--- begin ---

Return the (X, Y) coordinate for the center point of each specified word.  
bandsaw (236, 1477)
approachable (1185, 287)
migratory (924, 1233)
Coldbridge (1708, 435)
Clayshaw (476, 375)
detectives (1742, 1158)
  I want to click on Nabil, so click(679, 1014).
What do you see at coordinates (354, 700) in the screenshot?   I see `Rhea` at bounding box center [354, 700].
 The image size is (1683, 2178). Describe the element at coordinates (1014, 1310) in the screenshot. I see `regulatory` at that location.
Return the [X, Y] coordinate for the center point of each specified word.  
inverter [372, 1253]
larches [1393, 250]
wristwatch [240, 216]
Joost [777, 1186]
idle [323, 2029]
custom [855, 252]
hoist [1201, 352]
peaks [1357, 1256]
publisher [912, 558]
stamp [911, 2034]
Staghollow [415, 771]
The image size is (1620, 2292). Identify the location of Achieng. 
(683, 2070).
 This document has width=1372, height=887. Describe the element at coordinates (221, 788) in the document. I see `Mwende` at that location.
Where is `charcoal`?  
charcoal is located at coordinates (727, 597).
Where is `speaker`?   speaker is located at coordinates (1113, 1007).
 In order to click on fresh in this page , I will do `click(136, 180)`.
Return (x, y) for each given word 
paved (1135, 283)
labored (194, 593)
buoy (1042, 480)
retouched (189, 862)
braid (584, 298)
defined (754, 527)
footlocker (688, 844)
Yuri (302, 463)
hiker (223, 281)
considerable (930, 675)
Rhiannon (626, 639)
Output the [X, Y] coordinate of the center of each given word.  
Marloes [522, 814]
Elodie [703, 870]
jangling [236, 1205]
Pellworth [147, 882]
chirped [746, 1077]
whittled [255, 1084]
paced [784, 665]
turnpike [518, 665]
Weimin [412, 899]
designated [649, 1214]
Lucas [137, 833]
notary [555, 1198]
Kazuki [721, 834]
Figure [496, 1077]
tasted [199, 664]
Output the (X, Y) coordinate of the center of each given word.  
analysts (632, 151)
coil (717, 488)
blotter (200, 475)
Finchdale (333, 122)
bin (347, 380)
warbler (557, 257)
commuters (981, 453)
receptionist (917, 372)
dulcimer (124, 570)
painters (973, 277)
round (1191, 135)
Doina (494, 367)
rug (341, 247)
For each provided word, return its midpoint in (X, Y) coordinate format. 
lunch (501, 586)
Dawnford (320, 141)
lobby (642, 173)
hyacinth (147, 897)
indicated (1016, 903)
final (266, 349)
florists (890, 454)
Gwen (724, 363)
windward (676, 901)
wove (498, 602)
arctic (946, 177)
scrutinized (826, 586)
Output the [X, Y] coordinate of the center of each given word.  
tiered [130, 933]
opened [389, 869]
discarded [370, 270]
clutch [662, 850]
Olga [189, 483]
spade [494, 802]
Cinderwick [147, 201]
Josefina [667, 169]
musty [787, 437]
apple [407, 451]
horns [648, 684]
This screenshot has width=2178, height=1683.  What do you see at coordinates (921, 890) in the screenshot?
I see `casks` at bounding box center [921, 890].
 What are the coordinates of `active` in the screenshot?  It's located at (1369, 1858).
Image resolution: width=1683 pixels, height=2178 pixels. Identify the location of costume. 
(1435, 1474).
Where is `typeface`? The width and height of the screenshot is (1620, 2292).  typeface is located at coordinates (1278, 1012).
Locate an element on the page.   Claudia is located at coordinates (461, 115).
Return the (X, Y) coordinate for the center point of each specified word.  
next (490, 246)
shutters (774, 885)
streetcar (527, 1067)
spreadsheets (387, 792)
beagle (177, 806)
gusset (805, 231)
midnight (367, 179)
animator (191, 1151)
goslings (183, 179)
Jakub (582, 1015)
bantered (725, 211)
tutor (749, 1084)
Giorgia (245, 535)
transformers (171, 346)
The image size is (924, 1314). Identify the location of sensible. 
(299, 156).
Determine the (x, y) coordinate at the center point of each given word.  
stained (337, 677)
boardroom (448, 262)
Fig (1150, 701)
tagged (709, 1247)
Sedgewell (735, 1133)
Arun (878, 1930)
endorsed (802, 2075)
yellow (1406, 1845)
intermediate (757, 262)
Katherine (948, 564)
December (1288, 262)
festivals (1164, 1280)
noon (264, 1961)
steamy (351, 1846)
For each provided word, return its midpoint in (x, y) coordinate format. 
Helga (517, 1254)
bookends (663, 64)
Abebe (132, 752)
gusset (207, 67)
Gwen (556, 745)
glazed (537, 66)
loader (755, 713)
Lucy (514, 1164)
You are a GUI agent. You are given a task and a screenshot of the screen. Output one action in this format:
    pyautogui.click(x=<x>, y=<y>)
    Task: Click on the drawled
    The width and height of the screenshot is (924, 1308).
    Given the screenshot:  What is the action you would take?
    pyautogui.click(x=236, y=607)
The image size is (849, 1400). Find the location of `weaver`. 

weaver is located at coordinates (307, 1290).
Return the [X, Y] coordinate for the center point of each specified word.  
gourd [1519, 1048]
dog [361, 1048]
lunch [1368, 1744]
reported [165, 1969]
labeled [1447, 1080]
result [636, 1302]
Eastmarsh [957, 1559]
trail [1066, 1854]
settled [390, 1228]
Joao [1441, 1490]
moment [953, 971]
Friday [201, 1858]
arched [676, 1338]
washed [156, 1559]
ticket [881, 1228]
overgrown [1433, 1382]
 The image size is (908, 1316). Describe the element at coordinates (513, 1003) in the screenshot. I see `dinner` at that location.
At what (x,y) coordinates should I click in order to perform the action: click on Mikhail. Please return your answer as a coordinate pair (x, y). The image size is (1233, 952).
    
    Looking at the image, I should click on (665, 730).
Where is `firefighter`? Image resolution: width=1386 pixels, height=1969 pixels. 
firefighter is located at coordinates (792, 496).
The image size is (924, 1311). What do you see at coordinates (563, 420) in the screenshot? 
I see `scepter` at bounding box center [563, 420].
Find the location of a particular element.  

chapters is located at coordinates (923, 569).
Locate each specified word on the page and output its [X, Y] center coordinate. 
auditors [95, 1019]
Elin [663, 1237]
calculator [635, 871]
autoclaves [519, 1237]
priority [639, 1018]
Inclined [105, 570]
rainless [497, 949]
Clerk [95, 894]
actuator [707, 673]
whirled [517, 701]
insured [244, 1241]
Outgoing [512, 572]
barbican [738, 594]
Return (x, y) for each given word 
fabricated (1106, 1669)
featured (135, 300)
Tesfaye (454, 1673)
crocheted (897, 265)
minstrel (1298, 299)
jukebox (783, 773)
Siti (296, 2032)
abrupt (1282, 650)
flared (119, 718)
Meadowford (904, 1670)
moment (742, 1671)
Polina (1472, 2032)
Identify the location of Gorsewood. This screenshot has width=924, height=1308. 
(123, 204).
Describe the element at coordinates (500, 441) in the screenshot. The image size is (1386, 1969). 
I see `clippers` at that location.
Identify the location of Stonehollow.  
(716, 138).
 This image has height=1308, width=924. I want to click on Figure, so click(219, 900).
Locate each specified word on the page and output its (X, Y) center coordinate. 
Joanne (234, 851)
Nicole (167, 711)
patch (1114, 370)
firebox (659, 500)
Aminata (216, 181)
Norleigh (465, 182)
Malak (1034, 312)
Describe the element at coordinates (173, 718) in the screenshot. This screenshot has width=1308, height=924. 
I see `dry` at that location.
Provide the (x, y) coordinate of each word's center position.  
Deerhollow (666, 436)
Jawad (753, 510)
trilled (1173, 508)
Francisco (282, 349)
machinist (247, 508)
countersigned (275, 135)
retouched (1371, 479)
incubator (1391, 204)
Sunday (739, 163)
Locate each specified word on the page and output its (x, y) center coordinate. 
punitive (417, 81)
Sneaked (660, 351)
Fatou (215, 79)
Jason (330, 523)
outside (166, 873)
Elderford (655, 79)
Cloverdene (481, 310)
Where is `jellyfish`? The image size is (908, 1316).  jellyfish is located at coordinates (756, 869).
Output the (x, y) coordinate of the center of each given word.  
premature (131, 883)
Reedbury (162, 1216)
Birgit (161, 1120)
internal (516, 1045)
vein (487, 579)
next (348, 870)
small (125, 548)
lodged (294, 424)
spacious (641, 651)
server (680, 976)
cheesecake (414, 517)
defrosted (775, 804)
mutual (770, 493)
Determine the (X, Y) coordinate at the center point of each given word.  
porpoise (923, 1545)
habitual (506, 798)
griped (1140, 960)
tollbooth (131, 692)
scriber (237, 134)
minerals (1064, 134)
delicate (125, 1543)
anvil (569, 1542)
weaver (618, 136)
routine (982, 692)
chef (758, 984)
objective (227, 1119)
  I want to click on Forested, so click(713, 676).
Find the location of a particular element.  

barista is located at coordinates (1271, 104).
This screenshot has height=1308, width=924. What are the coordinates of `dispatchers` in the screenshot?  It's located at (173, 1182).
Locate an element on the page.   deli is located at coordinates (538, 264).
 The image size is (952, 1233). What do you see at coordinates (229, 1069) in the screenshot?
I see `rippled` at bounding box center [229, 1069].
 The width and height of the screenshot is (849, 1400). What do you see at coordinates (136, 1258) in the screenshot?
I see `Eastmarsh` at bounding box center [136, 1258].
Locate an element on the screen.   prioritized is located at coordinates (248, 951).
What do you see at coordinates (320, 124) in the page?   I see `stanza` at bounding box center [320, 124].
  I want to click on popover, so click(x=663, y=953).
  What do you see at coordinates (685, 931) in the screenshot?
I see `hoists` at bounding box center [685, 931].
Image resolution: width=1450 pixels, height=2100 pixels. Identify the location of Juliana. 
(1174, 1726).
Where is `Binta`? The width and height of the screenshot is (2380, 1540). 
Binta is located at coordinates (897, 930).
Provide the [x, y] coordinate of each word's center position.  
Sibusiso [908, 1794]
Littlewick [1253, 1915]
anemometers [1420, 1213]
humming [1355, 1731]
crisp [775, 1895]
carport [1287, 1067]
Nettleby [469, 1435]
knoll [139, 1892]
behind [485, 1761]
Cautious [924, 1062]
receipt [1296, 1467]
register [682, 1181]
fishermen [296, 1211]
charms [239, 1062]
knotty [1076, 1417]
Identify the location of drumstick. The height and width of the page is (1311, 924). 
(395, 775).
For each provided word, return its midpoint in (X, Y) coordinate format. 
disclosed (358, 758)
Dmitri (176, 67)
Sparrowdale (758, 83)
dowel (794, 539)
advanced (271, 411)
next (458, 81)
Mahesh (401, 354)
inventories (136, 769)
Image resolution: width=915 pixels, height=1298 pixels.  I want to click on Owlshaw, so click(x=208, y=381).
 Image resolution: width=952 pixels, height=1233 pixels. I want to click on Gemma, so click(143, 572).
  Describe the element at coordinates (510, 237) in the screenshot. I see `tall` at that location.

--- end ---

[YOUR GOAL]: Rewrite the stretch of lines from the one containing "The image size is (849, 1400)." through the one containing "ticket [881, 1228]", putting "supper" in place of "lunch" and leaving everything else as it is.

[ANSWER TO THIS PROBLEM]:
The image size is (849, 1400). Find the location of `weaver`. 

weaver is located at coordinates (307, 1290).
Return the [X, Y] coordinate for the center point of each specified word.  
gourd [1519, 1048]
dog [361, 1048]
supper [1368, 1744]
reported [165, 1969]
labeled [1447, 1080]
result [636, 1302]
Eastmarsh [957, 1559]
trail [1066, 1854]
settled [390, 1228]
Joao [1441, 1490]
moment [953, 971]
Friday [201, 1858]
arched [676, 1338]
washed [156, 1559]
ticket [881, 1228]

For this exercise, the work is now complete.